- Problem details:
When you copy the entries, match them exactly and omit the pictures.

[Spatial reasoning data]
▬▬▬▬▬▬
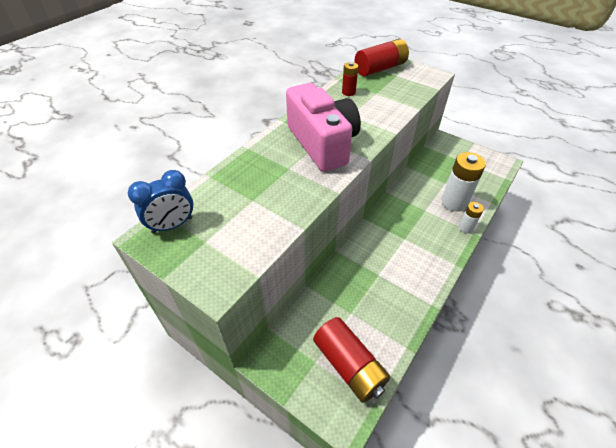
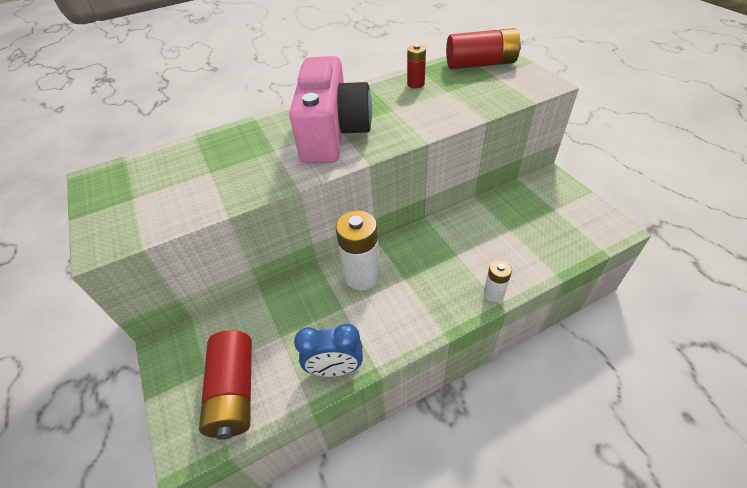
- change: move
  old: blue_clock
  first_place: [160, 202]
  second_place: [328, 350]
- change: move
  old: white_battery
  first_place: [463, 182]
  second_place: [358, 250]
▬▬▬▬▬▬
- Answer space:
- change: move
  old: blue_clock
  first_place: [160, 202]
  second_place: [328, 350]
- change: move
  old: white_battery
  first_place: [463, 182]
  second_place: [358, 250]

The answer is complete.